===== THE RECORDS =====

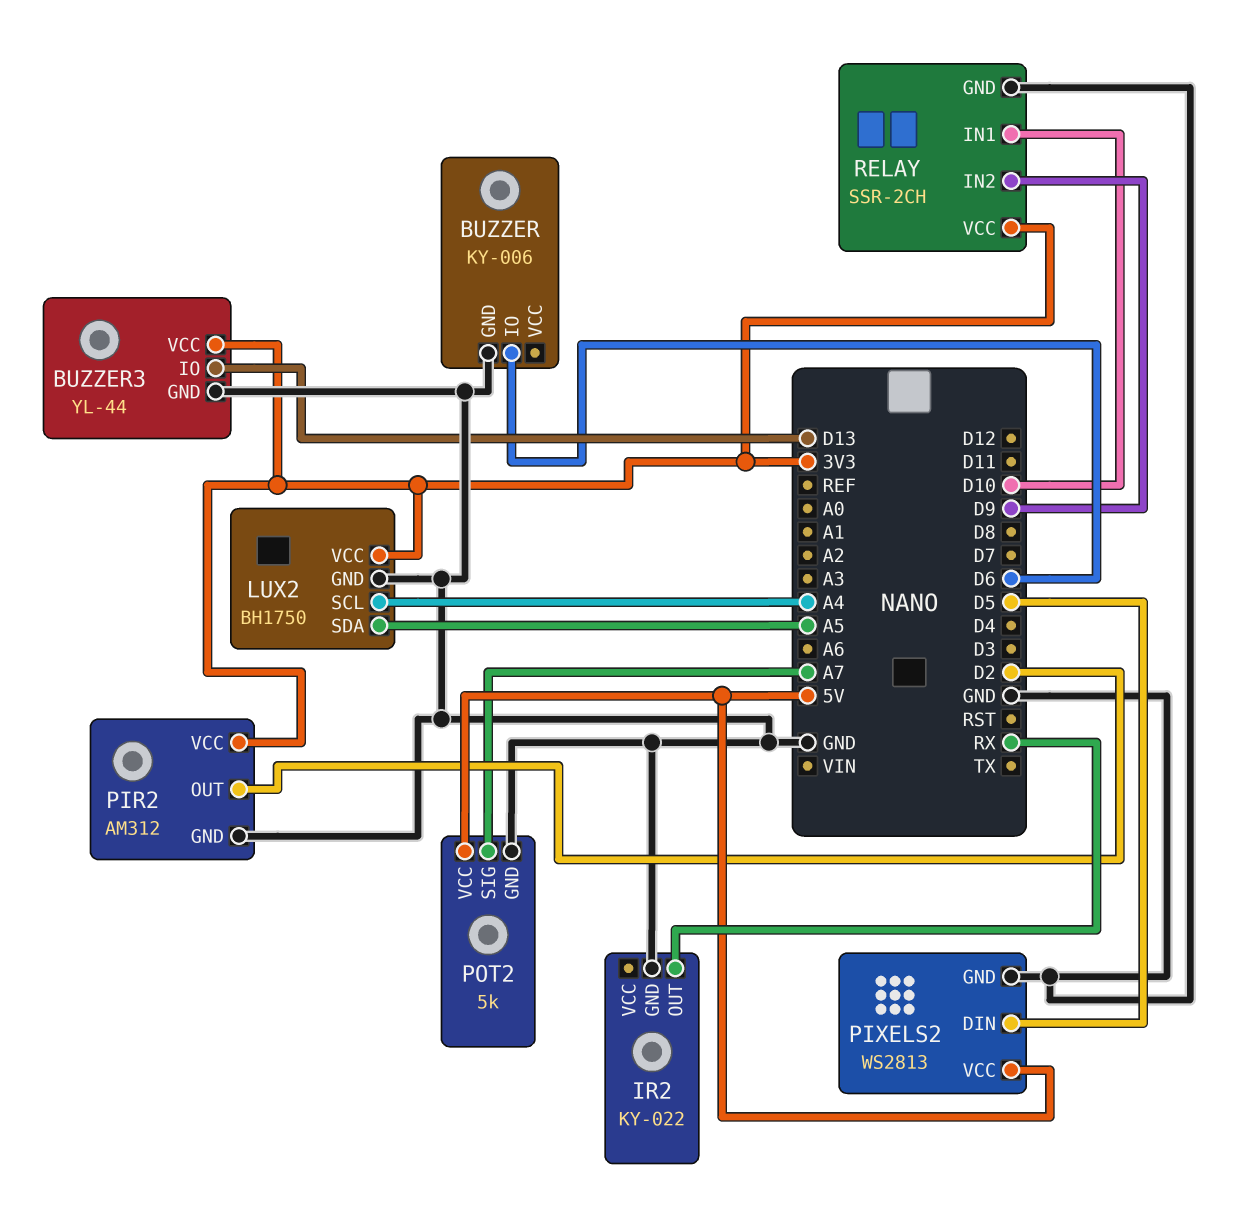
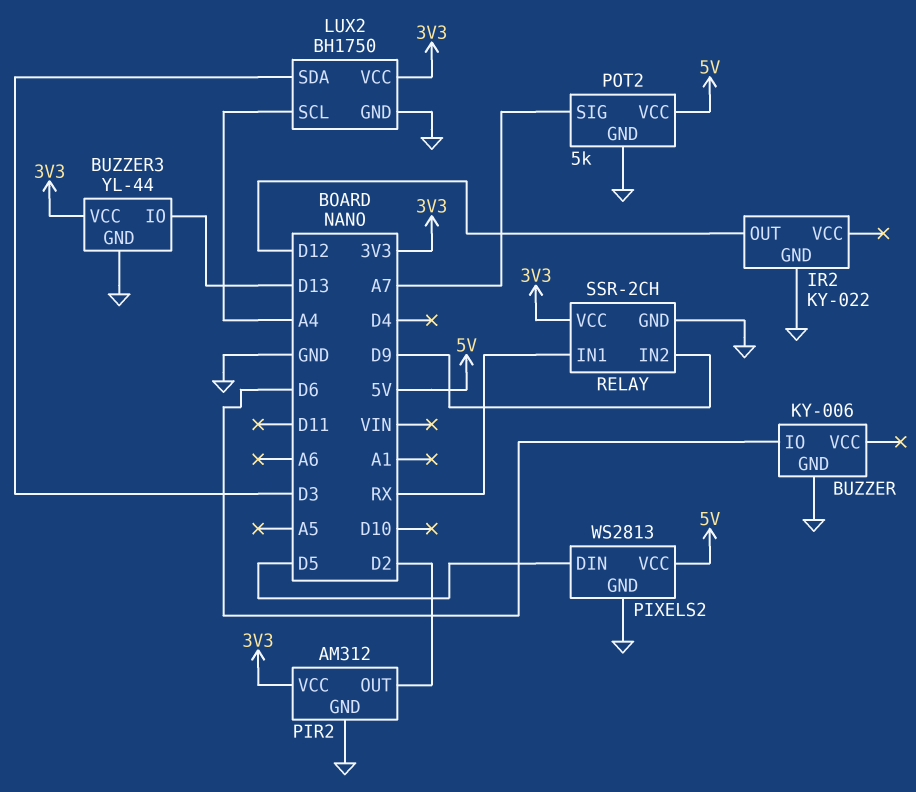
IR2 pin OUT: RX -> D12
LUX2 pin SDA: A5 -> D3
RELAY pin IN1: D10 -> RX

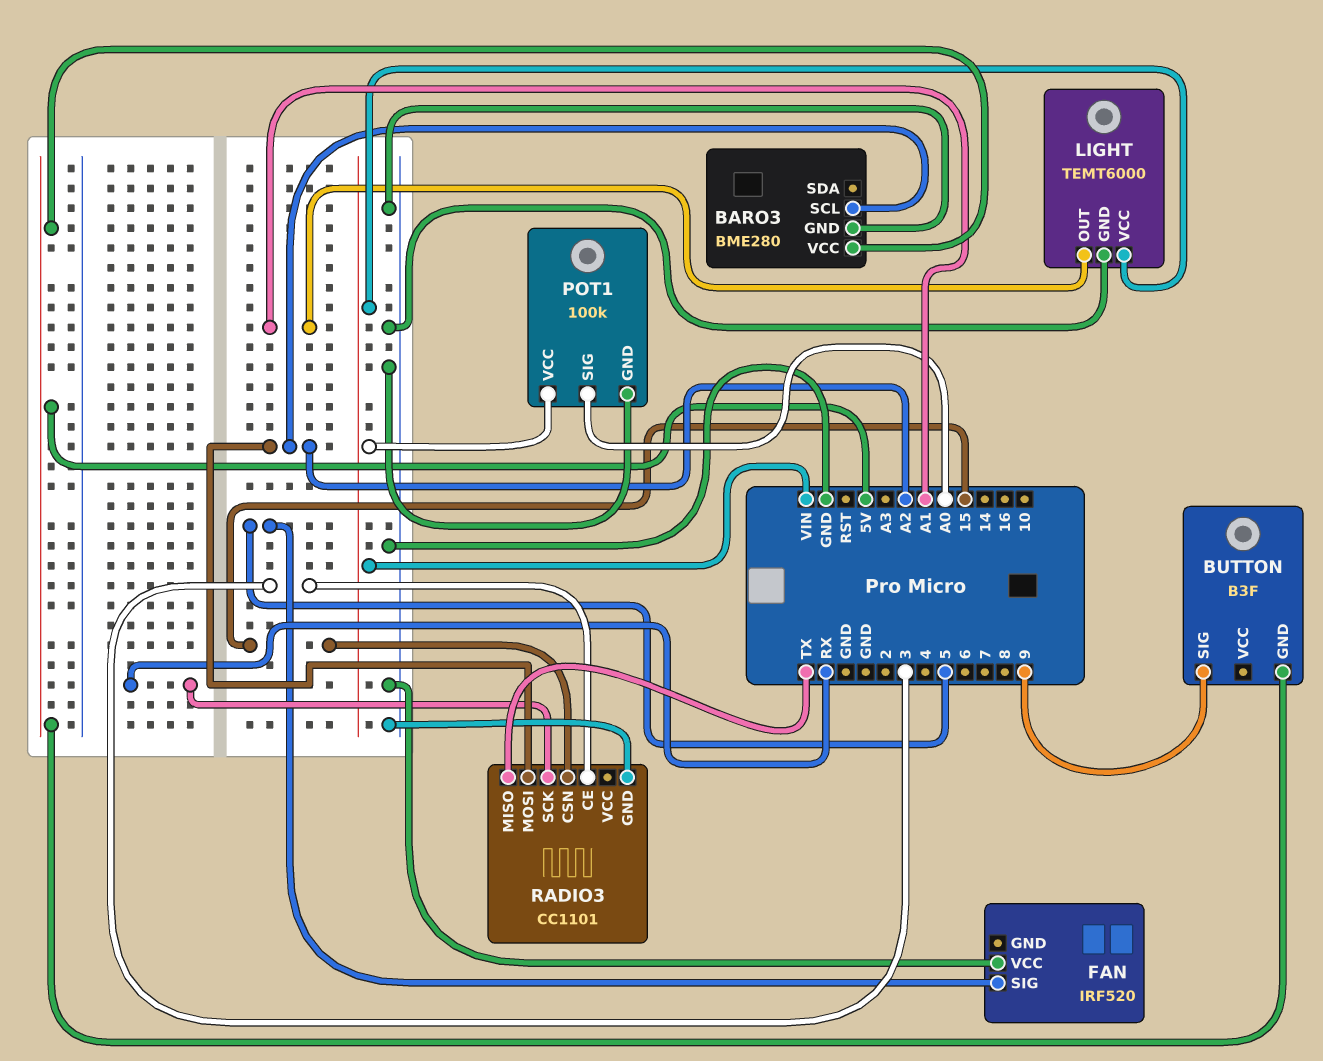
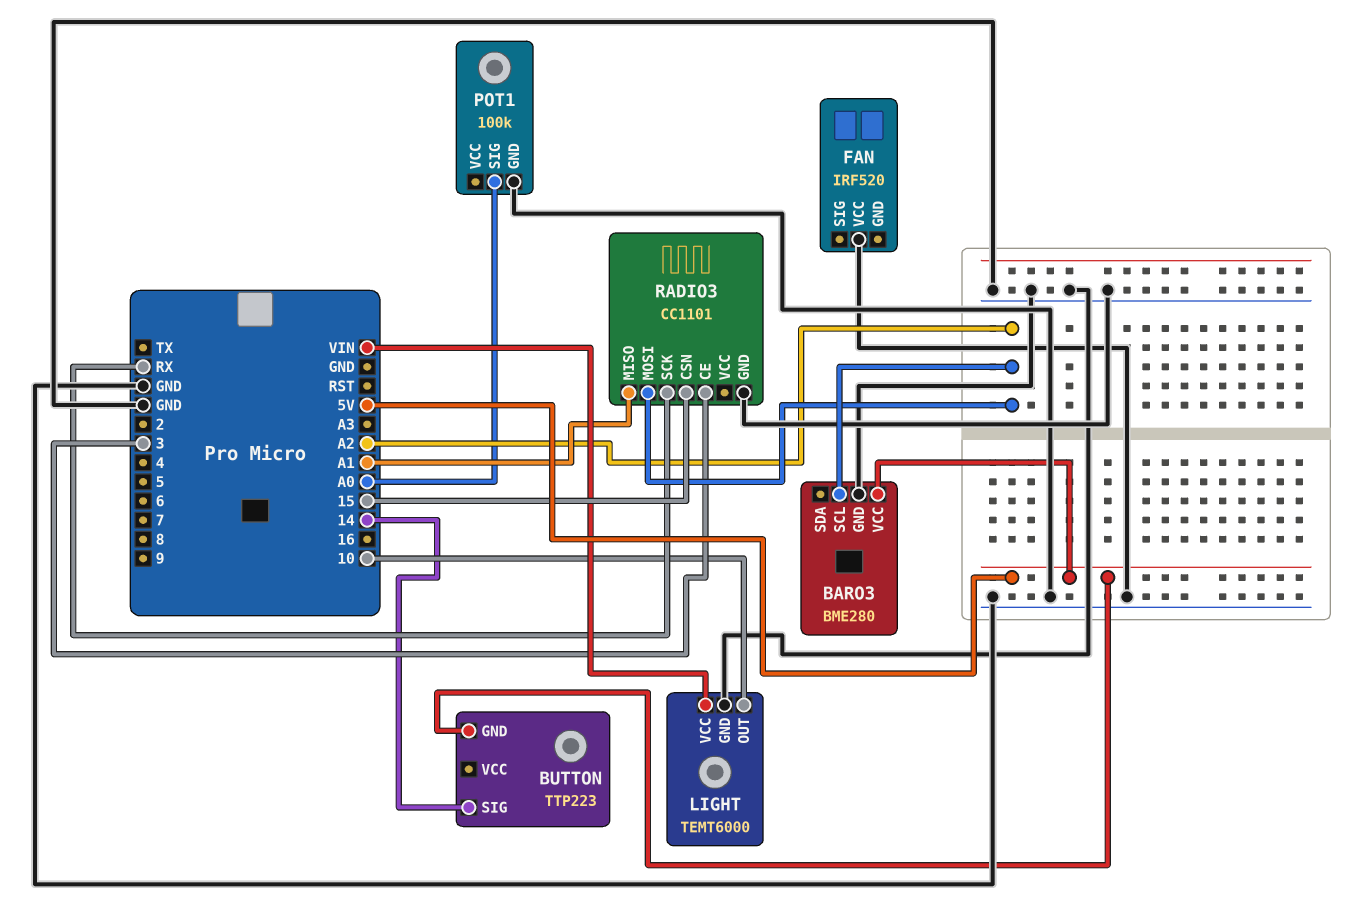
BUTTON: B3F -> TTP223
BUTTON pin SIG: 9 -> 14
FAN pin SIG: 5 -> none
LIGHT pin OUT: A1 -> 10
POT1 pin VCC: VIN -> none
RADIO3 pin MISO: TX -> A1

=====

#### EXERCISE
Strip out the images, then output the records above word for word.

#### OUTPUT FOR THIS TASK
IR2 pin OUT: RX -> D12
LUX2 pin SDA: A5 -> D3
RELAY pin IN1: D10 -> RX

BUTTON: B3F -> TTP223
BUTTON pin SIG: 9 -> 14
FAN pin SIG: 5 -> none
LIGHT pin OUT: A1 -> 10
POT1 pin VCC: VIN -> none
RADIO3 pin MISO: TX -> A1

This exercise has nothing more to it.